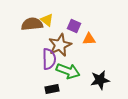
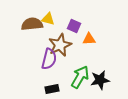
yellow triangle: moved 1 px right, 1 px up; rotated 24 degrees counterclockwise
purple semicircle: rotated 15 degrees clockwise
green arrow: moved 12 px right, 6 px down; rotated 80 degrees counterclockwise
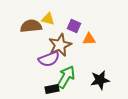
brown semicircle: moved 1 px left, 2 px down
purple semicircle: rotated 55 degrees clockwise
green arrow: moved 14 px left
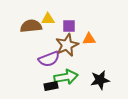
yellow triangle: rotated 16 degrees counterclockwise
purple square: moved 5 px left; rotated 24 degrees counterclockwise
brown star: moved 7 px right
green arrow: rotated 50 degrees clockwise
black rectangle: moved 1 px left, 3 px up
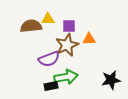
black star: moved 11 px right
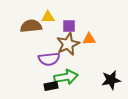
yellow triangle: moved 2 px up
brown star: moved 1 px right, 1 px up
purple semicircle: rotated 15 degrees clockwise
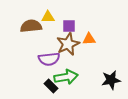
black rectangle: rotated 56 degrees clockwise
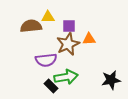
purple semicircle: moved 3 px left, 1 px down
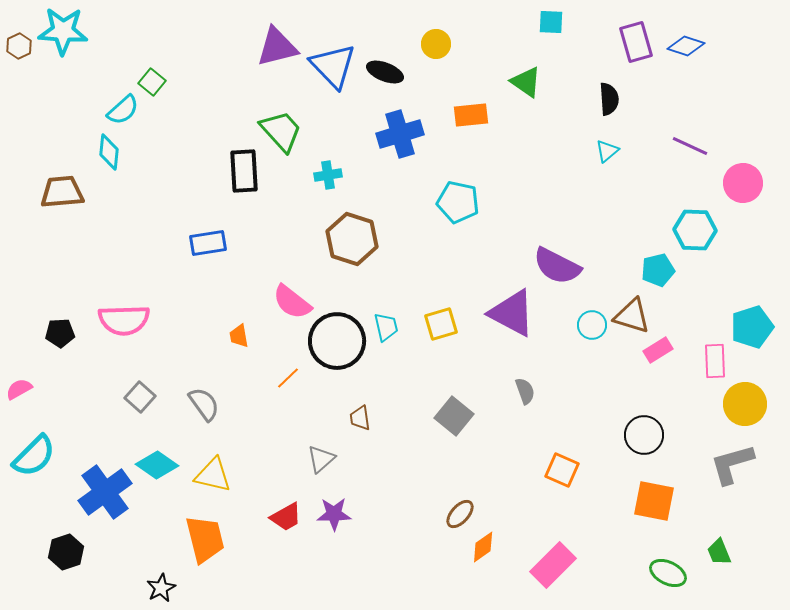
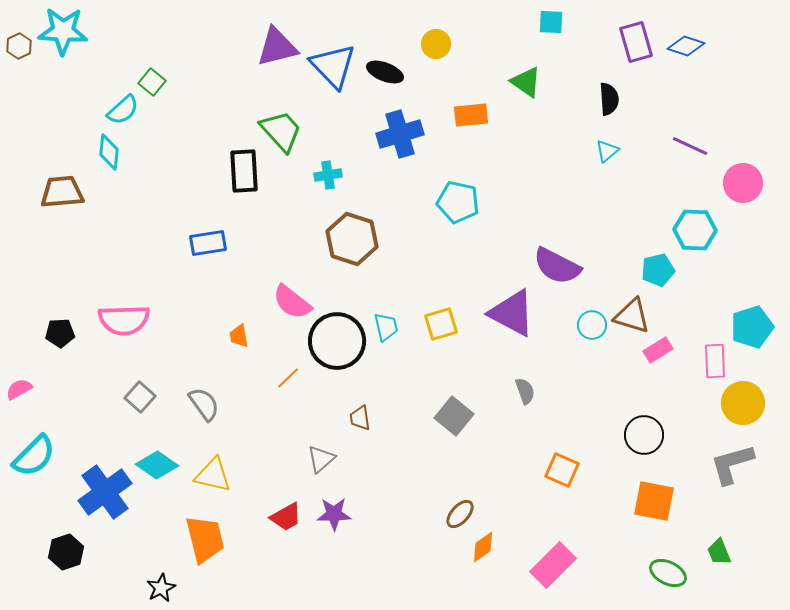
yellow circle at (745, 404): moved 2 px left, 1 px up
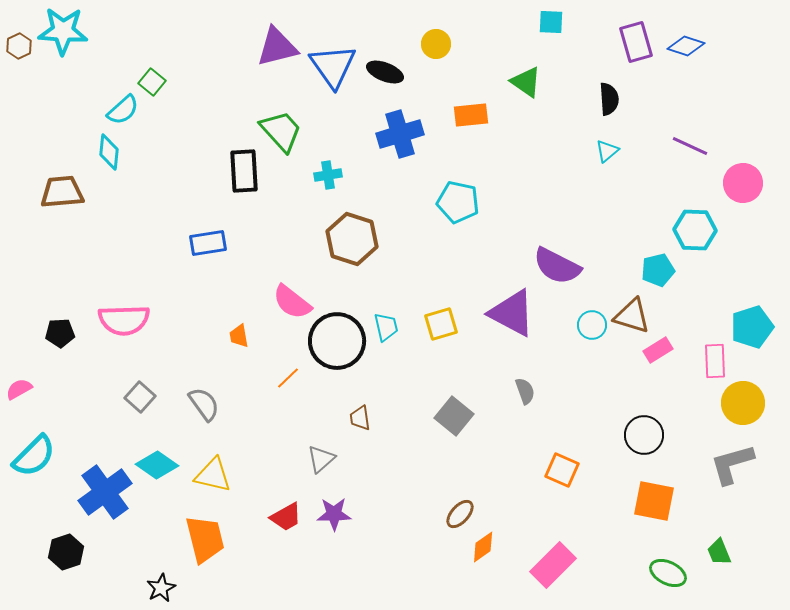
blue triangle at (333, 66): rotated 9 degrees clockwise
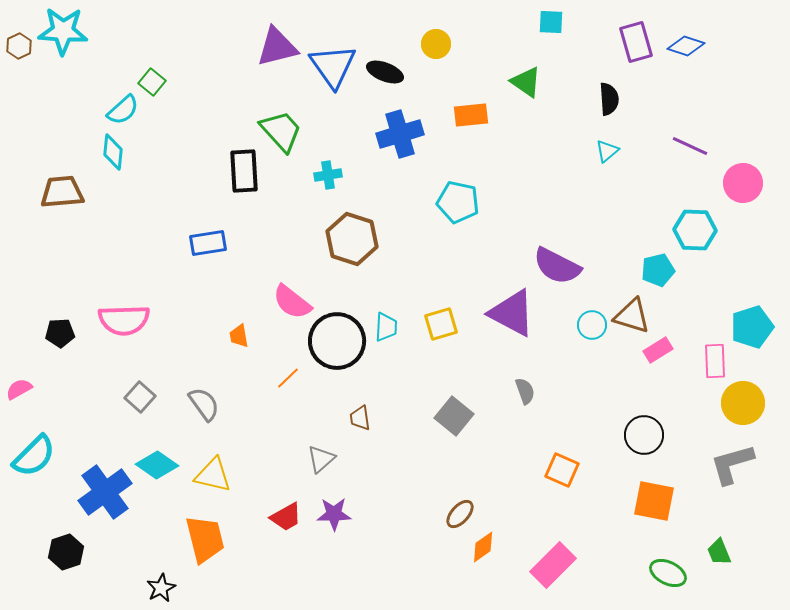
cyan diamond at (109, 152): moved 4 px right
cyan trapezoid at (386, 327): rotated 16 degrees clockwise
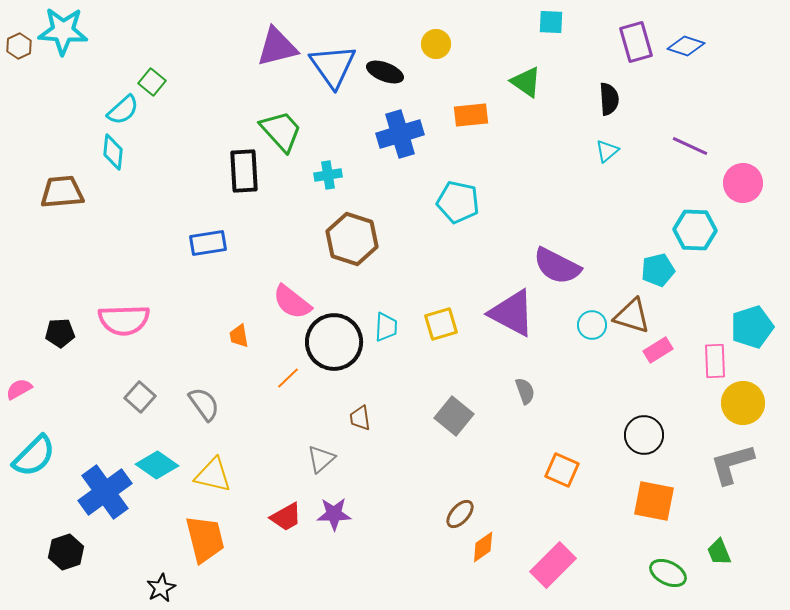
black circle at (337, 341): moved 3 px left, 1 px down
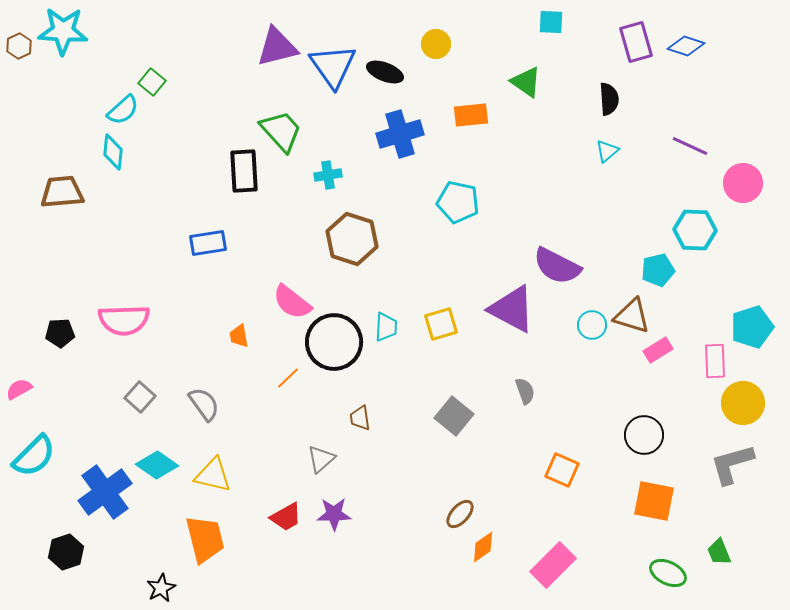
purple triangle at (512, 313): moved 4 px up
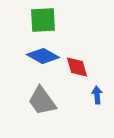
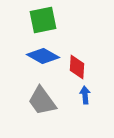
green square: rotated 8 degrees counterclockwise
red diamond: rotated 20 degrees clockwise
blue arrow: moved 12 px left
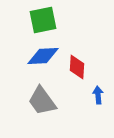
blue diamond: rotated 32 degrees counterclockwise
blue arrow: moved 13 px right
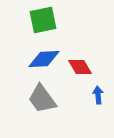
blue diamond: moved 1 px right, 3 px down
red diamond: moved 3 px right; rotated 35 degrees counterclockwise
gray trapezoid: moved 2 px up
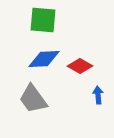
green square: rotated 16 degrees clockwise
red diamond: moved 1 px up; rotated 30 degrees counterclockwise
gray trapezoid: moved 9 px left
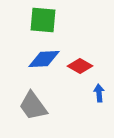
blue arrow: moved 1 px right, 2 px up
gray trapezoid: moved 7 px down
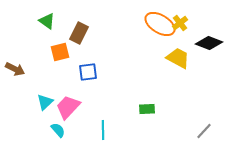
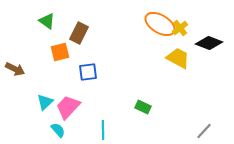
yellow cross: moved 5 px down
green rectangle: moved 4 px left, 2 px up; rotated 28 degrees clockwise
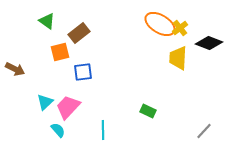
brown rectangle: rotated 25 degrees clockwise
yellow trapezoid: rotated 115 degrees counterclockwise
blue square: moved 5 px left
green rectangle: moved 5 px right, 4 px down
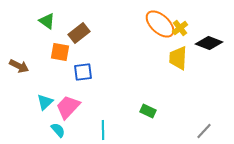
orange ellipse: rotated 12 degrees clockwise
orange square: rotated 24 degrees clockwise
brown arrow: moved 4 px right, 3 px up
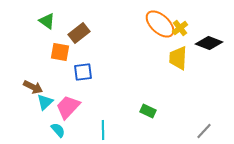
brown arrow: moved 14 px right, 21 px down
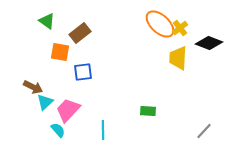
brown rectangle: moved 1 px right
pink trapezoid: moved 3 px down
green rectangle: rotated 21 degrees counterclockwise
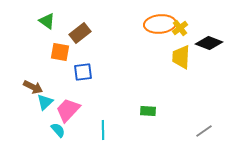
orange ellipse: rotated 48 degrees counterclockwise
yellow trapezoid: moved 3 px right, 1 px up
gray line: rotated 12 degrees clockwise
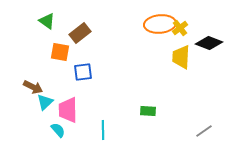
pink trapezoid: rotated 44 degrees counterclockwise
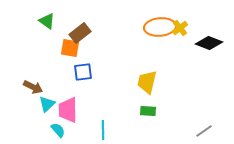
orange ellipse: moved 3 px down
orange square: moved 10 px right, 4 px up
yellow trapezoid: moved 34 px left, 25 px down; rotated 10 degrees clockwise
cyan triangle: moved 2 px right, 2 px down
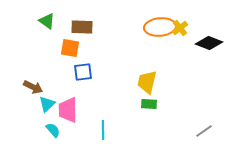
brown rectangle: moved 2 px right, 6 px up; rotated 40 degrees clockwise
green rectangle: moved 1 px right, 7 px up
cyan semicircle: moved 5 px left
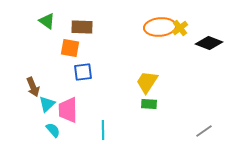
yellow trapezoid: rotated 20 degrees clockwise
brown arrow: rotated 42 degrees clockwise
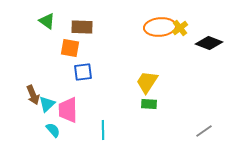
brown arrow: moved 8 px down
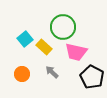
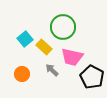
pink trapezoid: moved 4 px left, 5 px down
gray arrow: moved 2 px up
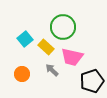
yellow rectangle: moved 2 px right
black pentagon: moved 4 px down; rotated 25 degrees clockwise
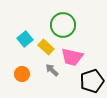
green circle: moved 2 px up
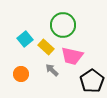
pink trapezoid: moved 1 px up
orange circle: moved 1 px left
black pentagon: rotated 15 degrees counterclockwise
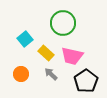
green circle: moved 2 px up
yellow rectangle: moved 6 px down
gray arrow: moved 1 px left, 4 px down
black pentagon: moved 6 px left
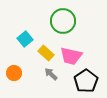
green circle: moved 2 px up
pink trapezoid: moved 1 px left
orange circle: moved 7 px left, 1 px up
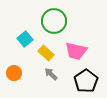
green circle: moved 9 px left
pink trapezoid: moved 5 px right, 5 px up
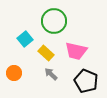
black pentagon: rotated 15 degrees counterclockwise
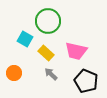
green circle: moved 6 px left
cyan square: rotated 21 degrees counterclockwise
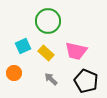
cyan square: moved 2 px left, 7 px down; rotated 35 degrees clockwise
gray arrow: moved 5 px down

──────────────────────────────

[EXERCISE GOAL]: Convert everything from the line containing "brown rectangle: moved 1 px right" down through the last line of the material into a JSON list of strings, one string per line, with blank lines dropped. Omit the picture lines.

[SOLUTION TO THIS TASK]:
[
  "brown rectangle: moved 1 px right",
  "pink trapezoid: moved 3 px down",
  "green rectangle: rotated 21 degrees counterclockwise",
  "orange ellipse: rotated 48 degrees counterclockwise",
  "yellow trapezoid: moved 3 px right, 1 px up",
  "gray line: rotated 12 degrees clockwise",
  "pink trapezoid: rotated 44 degrees counterclockwise",
  "orange ellipse: moved 3 px down",
  "orange square: moved 10 px right, 4 px up",
  "yellow trapezoid: moved 34 px left, 25 px down; rotated 10 degrees clockwise",
  "cyan triangle: moved 2 px right, 2 px down",
  "brown rectangle: moved 2 px right, 6 px up; rotated 40 degrees clockwise",
  "green rectangle: moved 1 px right, 7 px up",
  "cyan semicircle: moved 5 px left",
  "yellow trapezoid: rotated 20 degrees clockwise",
  "brown arrow: rotated 42 degrees clockwise",
  "brown arrow: moved 8 px down",
  "pink trapezoid: moved 4 px left, 5 px down",
  "gray arrow: moved 2 px up",
  "yellow rectangle: moved 2 px right",
  "black pentagon: moved 4 px down; rotated 25 degrees clockwise",
  "green circle: moved 2 px up",
  "pink trapezoid: moved 1 px up",
  "orange circle: moved 1 px left",
  "black pentagon: rotated 15 degrees counterclockwise",
  "green circle: moved 2 px up",
  "yellow rectangle: moved 6 px down",
  "gray arrow: moved 1 px left, 4 px down",
  "black pentagon: moved 6 px left",
  "green circle: moved 2 px up",
  "pink trapezoid: moved 1 px left",
  "orange circle: moved 7 px left, 1 px up",
  "green circle: moved 9 px left",
  "pink trapezoid: moved 5 px right, 5 px up",
  "black pentagon: rotated 15 degrees counterclockwise",
  "green circle: moved 6 px left",
  "cyan square: rotated 21 degrees counterclockwise",
  "cyan square: moved 2 px left, 7 px down; rotated 35 degrees clockwise",
  "gray arrow: moved 5 px down"
]